Lines from the one containing "(322, 314) = (510, 227): yellow" through the end of the entries below: set them down exactly, both ends included, with nothing added.

***** Information *****

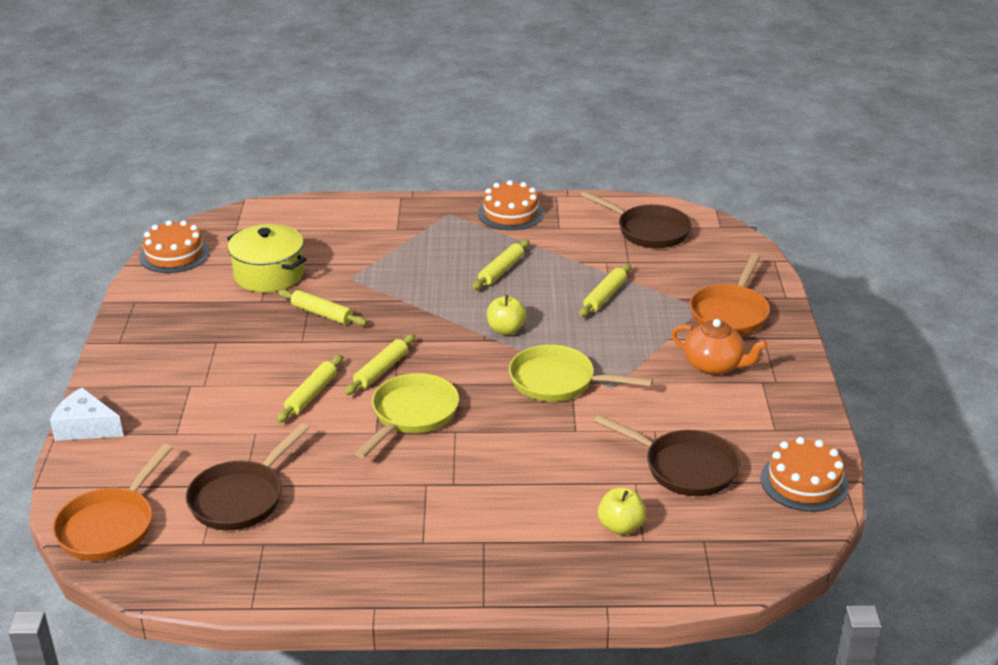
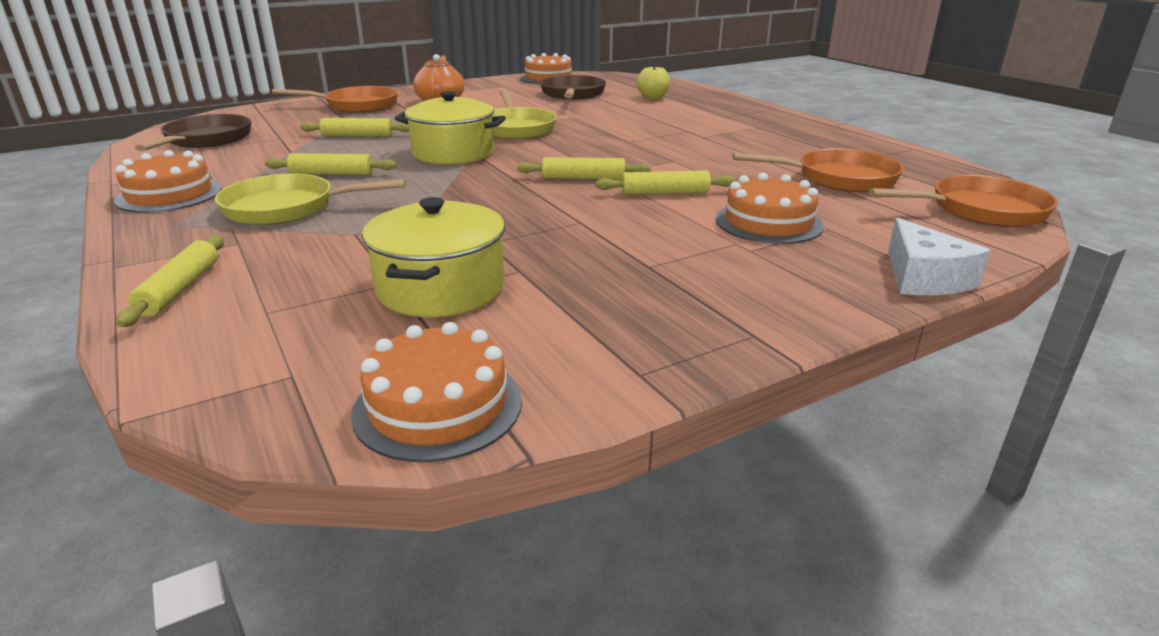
camera: 120 degrees left, 5 degrees down
(213, 413) = (768, 222): none -> orange cake
(241, 498) = (839, 178): brown pan -> orange pan
(322, 314) = (510, 227): yellow rolling pin -> yellow rolling pin (180, 289)
(412, 415) = (630, 155): yellow pan -> yellow pan (287, 208)
(506, 330) = (453, 153): yellow apple -> yellow pot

*****

Task answer >>
(322, 314) = (510, 227): yellow rolling pin -> yellow rolling pin (180, 289)
(412, 415) = (630, 155): yellow pan -> yellow pan (287, 208)
(506, 330) = (453, 153): yellow apple -> yellow pot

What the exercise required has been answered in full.